RECORDED DATA
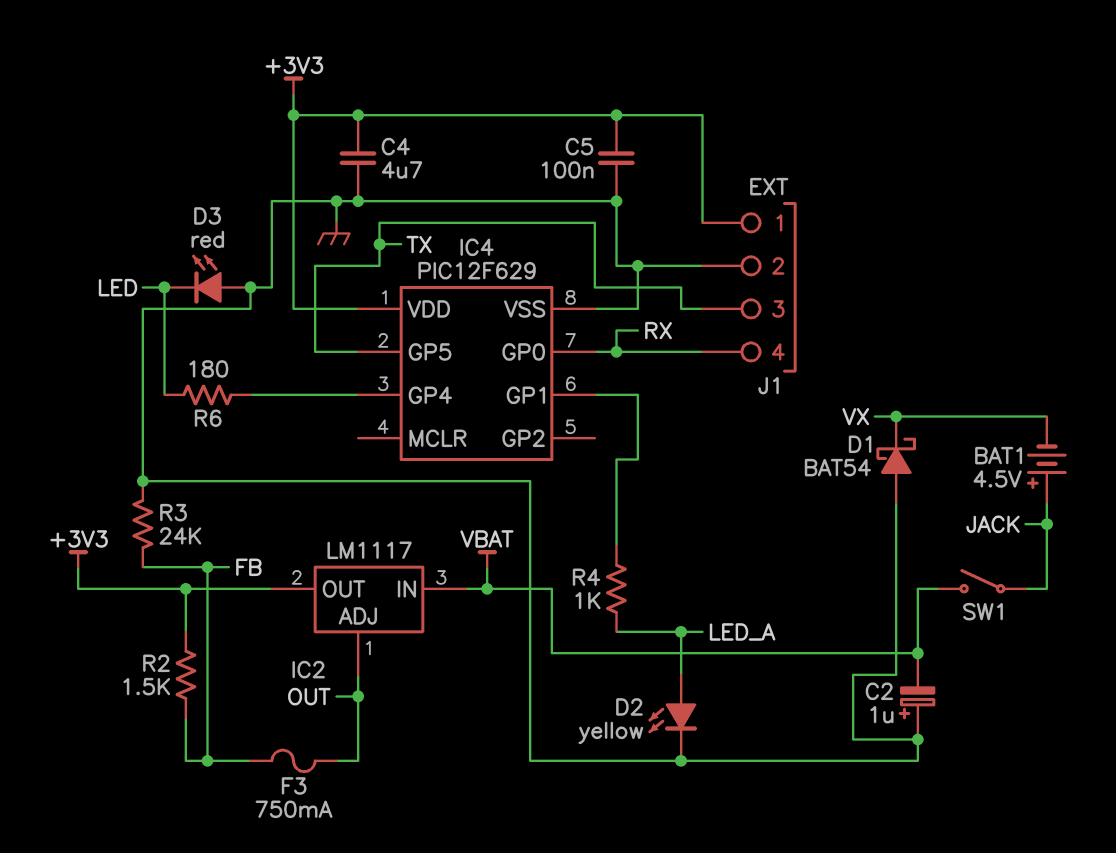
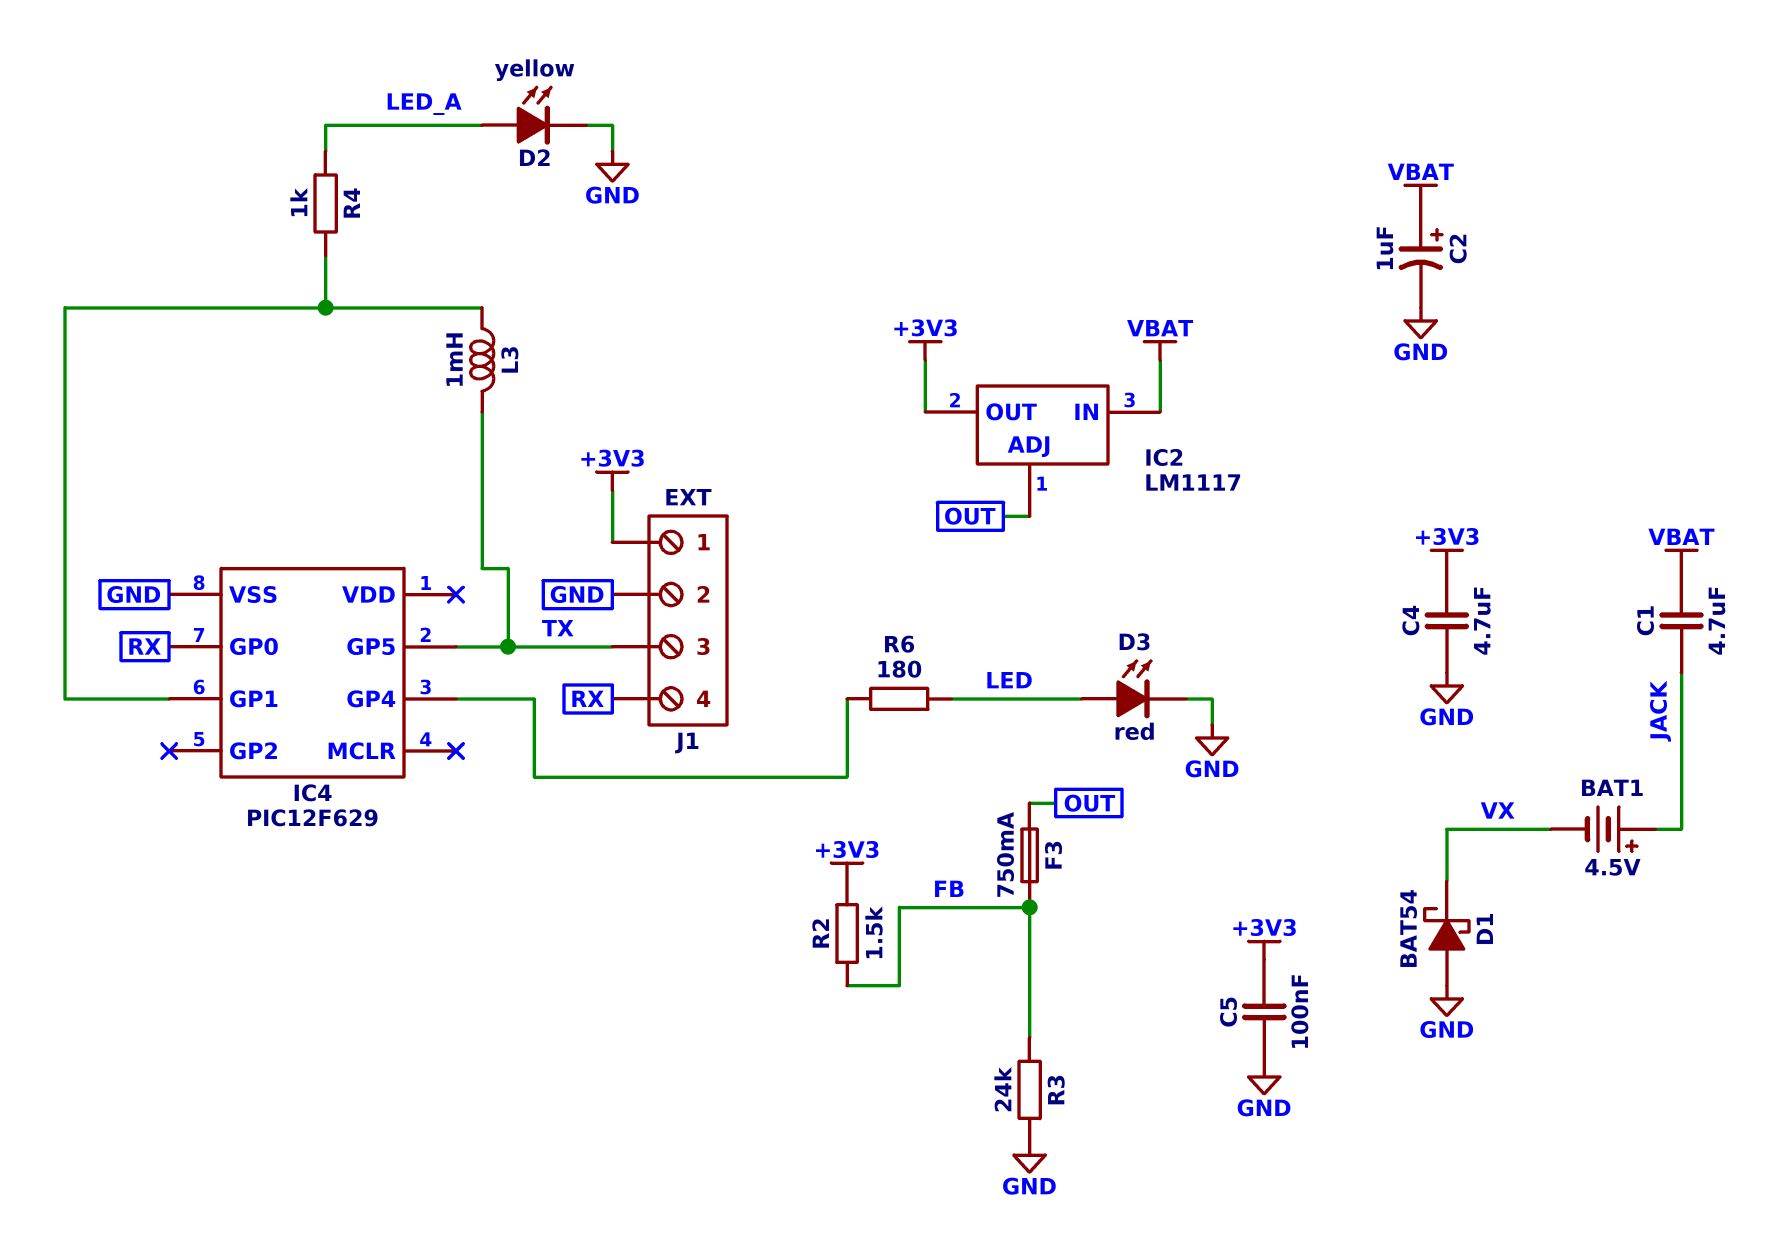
C1: none -> 4.7uF (JACK, VBAT)
C2: 1uF (plus GND, minus VBAT) -> 1uF (plus VBAT, minus GND)
D3: LED red (A GND, K LED) -> LED red (A LED, K GND)
IC4 pin VDD: +3V3 -> none
L3: none -> 1mH (IC4/GP1, TX)
SW1: switch (JACK, VBAT) -> none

PROBLEM TO WORK ON
Using the material above, return every line exactly as it appears, minus the pictures.

TASK RESPONSE
C1: none -> 4.7uF (JACK, VBAT)
C2: 1uF (plus GND, minus VBAT) -> 1uF (plus VBAT, minus GND)
D3: LED red (A GND, K LED) -> LED red (A LED, K GND)
IC4 pin VDD: +3V3 -> none
L3: none -> 1mH (IC4/GP1, TX)
SW1: switch (JACK, VBAT) -> none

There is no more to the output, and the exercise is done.